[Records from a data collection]

· · · ·

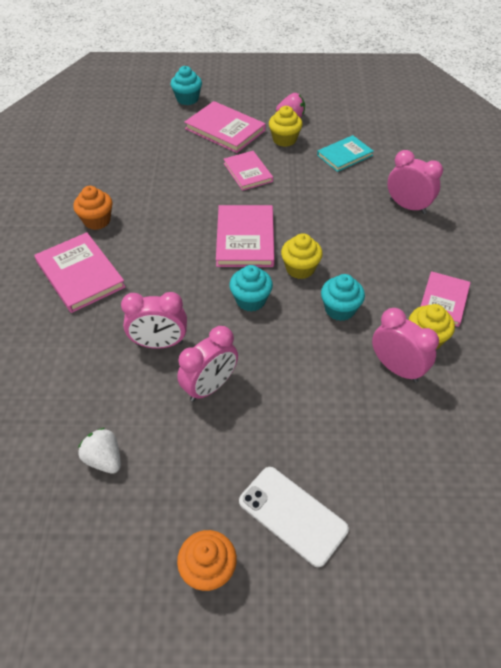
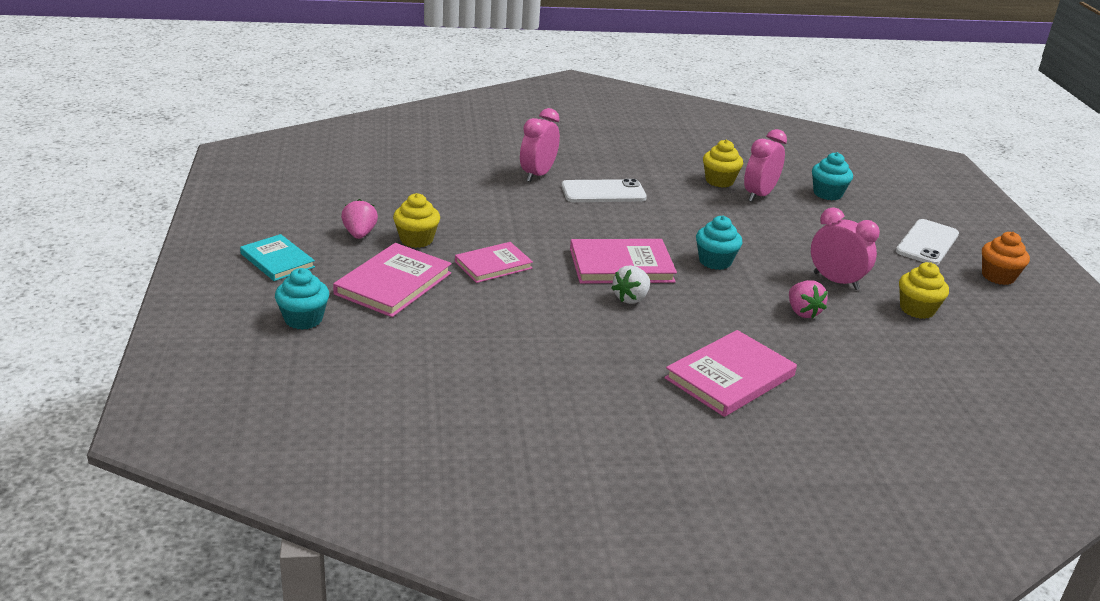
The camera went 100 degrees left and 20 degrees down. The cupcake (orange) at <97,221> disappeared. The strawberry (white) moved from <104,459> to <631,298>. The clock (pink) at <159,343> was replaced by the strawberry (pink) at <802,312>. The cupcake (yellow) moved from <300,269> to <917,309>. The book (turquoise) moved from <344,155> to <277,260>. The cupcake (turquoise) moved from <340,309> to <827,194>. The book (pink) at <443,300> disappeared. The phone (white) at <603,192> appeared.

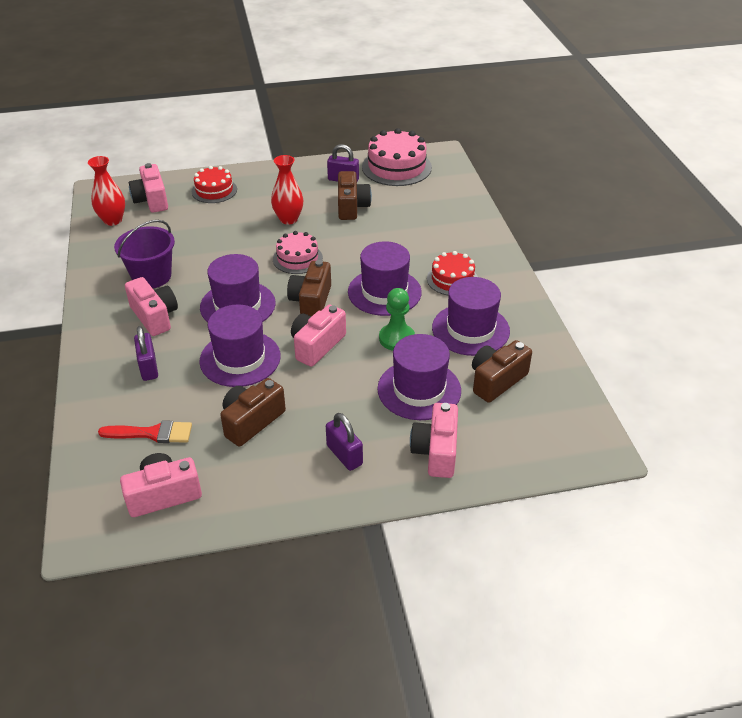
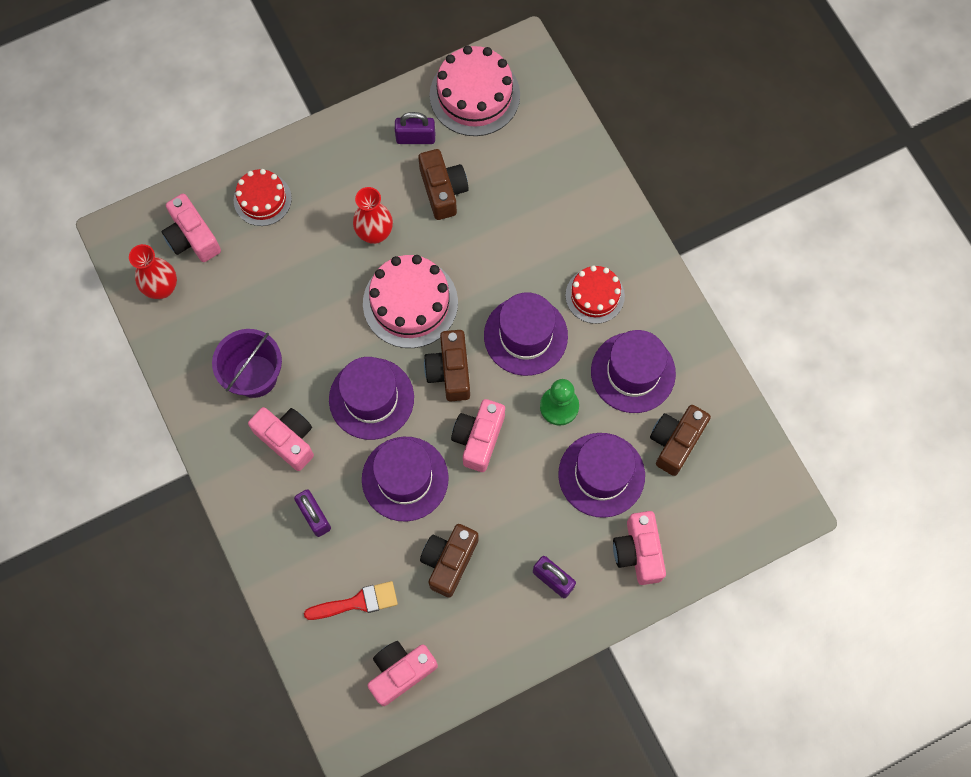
The camera went 15 degrees left and 30 degrees up. The cake (pink) at <297,258> changed to 1.61 times the size.

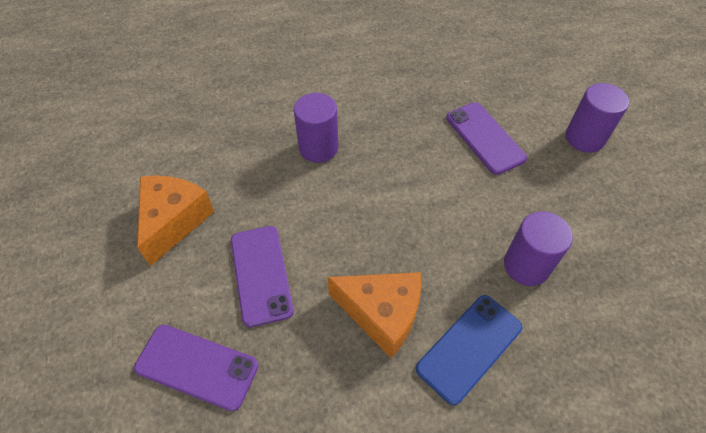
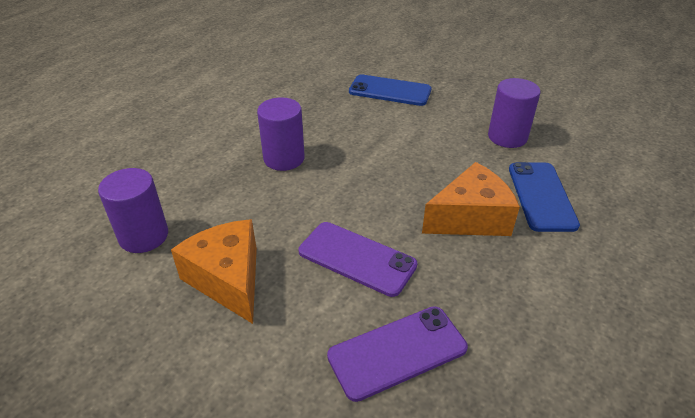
The camera went 45 degrees left and 15 degrees down. The phone (purple) at <485,138> became the phone (blue) at <390,91>. The cylinder (purple) moved from <584,138> to <144,236>.

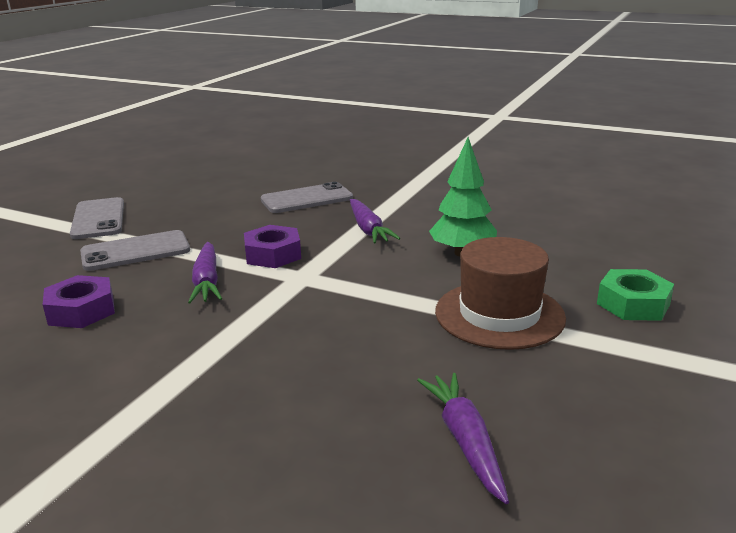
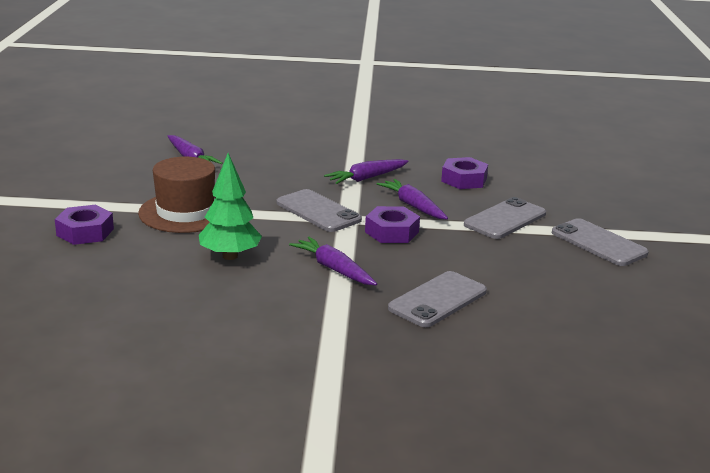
The camera went 155 degrees right and 0 degrees up. The nut (green) at <633,304> became the nut (purple) at <85,232>. The phone (grey) at <318,211> appeared. The carrot (purple) at <366,178> appeared.

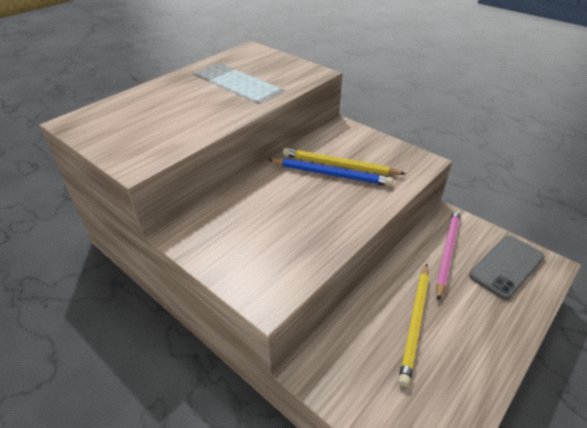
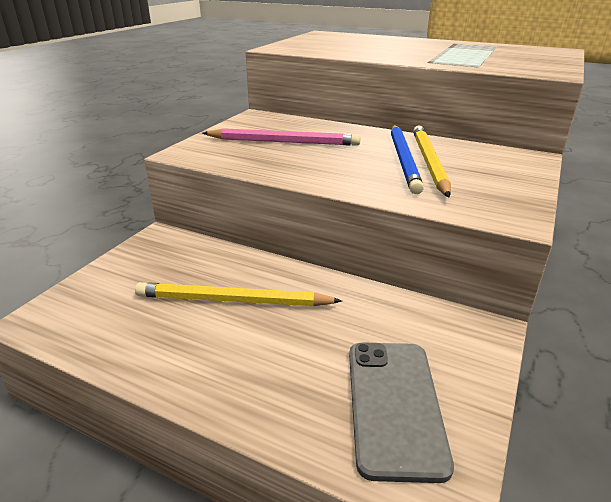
The camera went 75 degrees right and 10 degrees down. The pencil (pink) moved from <447,252> to <283,142>. The phone (grey) at <506,266> turned 60 degrees clockwise.

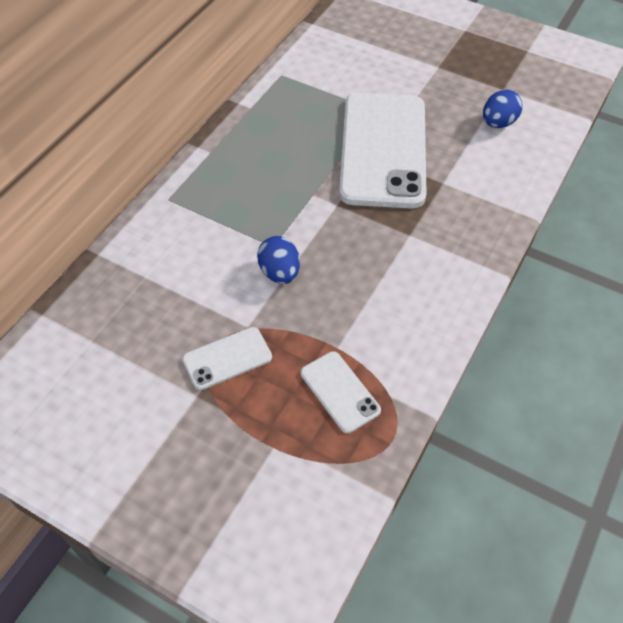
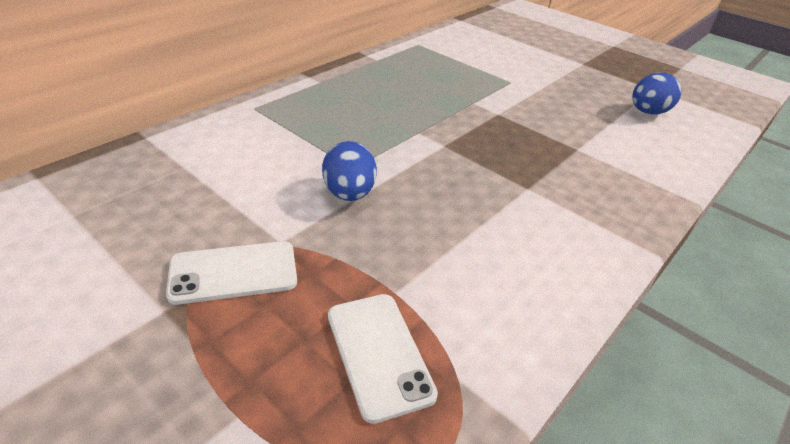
The camera went 10 degrees right and 15 degrees down. The phone (white) at <383,150> disappeared.

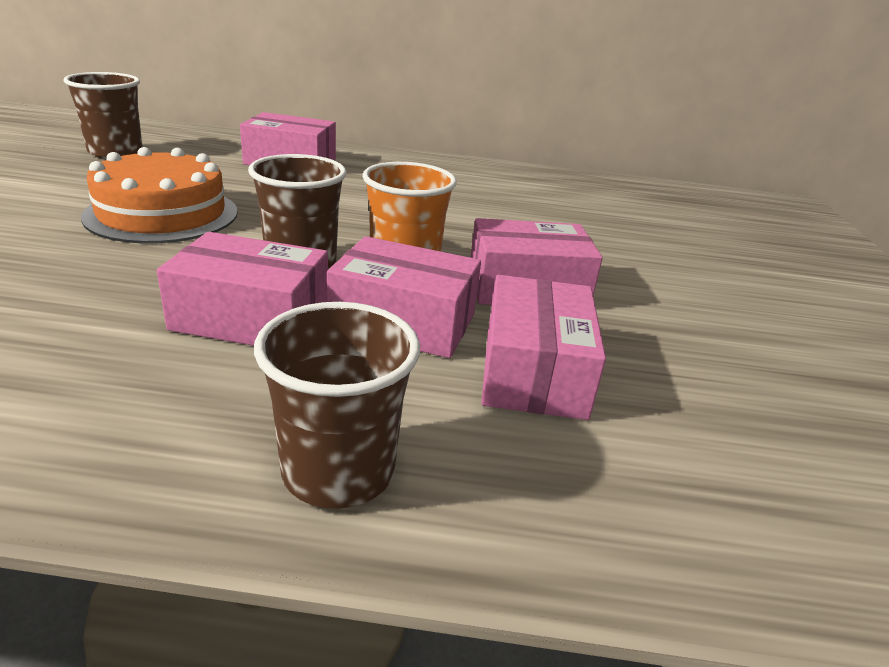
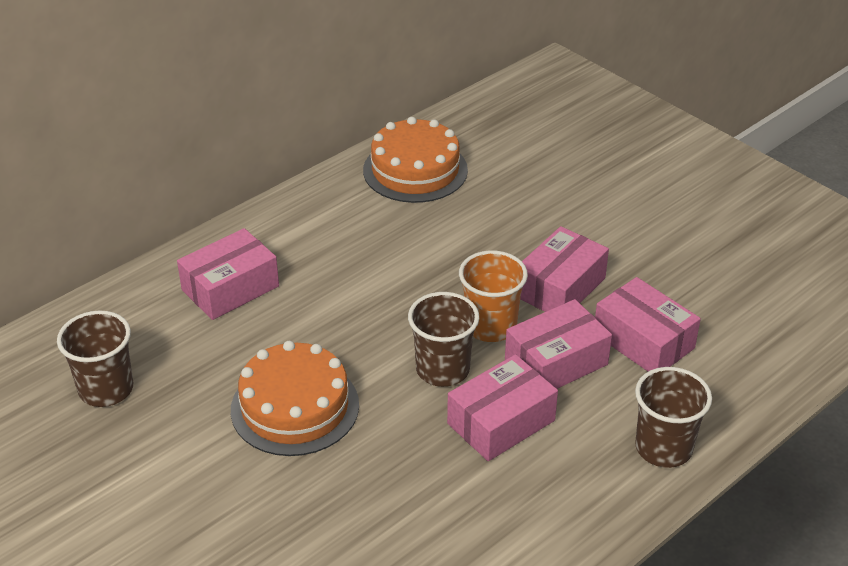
The camera went 45 degrees left and 10 degrees up. The cake (orange) at <415,170> appeared.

· · · ·

WORK TASK:
Without the pictures, reproduce every entry exactly as written.

REPLY TO THE EXERCISE:
The camera went 100 degrees left and 20 degrees down. The cupcake (orange) at <97,221> disappeared. The strawberry (white) moved from <104,459> to <631,298>. The clock (pink) at <159,343> was replaced by the strawberry (pink) at <802,312>. The cupcake (yellow) moved from <300,269> to <917,309>. The book (turquoise) moved from <344,155> to <277,260>. The cupcake (turquoise) moved from <340,309> to <827,194>. The book (pink) at <443,300> disappeared. The phone (white) at <603,192> appeared.

The camera went 15 degrees left and 30 degrees up. The cake (pink) at <297,258> changed to 1.61 times the size.

The camera went 45 degrees left and 15 degrees down. The phone (purple) at <485,138> became the phone (blue) at <390,91>. The cylinder (purple) moved from <584,138> to <144,236>.

The camera went 155 degrees right and 0 degrees up. The nut (green) at <633,304> became the nut (purple) at <85,232>. The phone (grey) at <318,211> appeared. The carrot (purple) at <366,178> appeared.

The camera went 75 degrees right and 10 degrees down. The pencil (pink) moved from <447,252> to <283,142>. The phone (grey) at <506,266> turned 60 degrees clockwise.

The camera went 10 degrees right and 15 degrees down. The phone (white) at <383,150> disappeared.

The camera went 45 degrees left and 10 degrees up. The cake (orange) at <415,170> appeared.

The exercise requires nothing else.